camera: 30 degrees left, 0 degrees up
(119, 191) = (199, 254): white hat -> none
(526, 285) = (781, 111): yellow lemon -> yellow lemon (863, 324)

####################

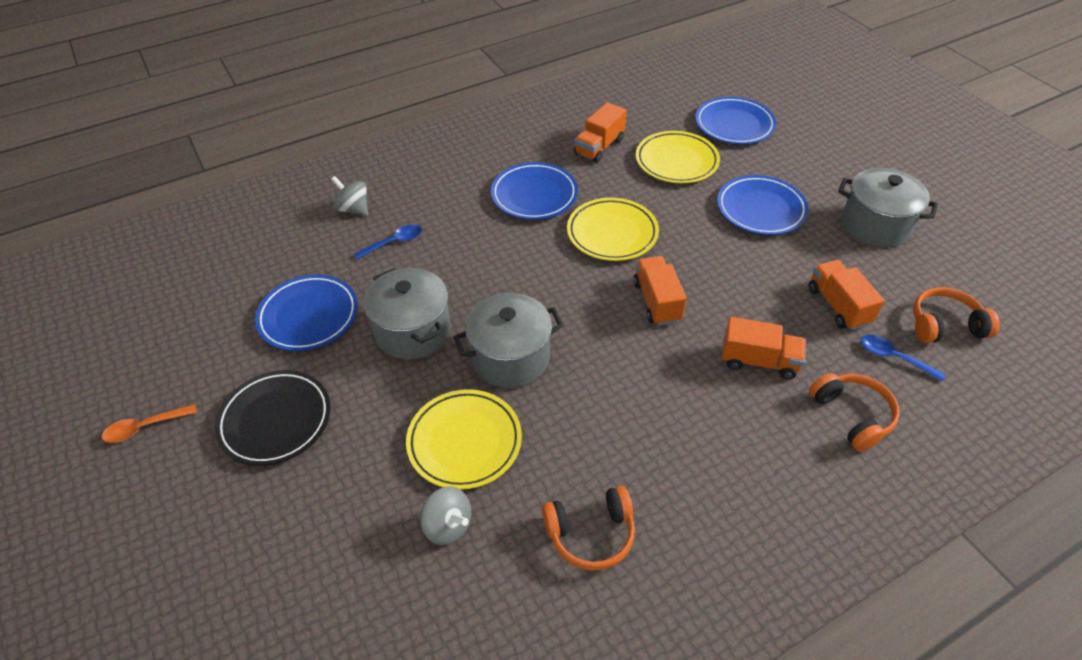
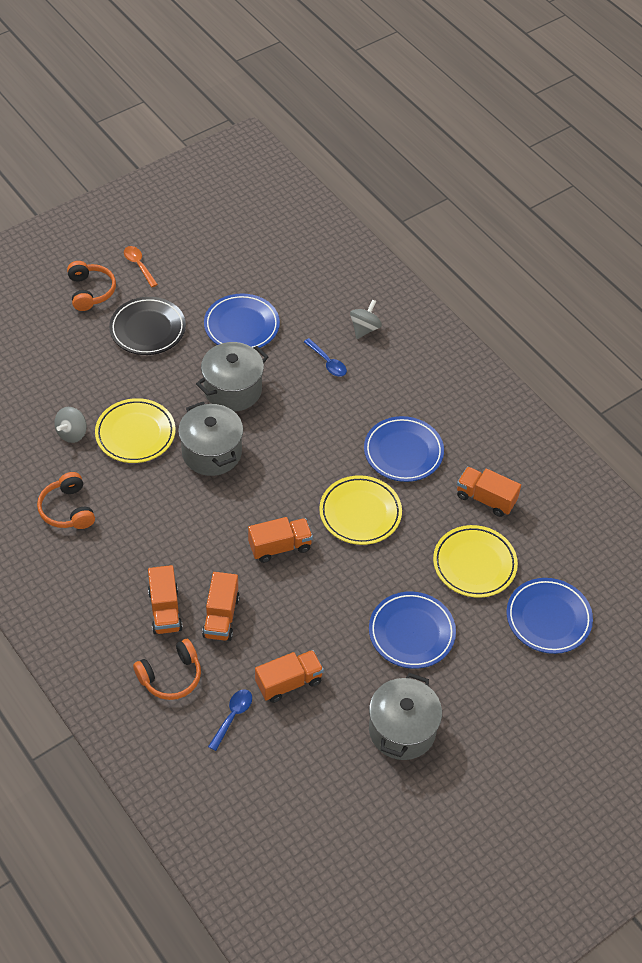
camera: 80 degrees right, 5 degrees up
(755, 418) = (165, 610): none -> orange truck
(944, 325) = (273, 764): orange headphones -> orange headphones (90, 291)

####################

▶ DIRECTIONS:
Retype the entries above exactly, but only from the line containing "(755, 418) = (165, 610): none -> orange truck" through the line containing "(944, 325) = (273, 764): orange", both included.

▶ YOUR SOLUTION:
(755, 418) = (165, 610): none -> orange truck
(944, 325) = (273, 764): orange headphones -> orange headphones (90, 291)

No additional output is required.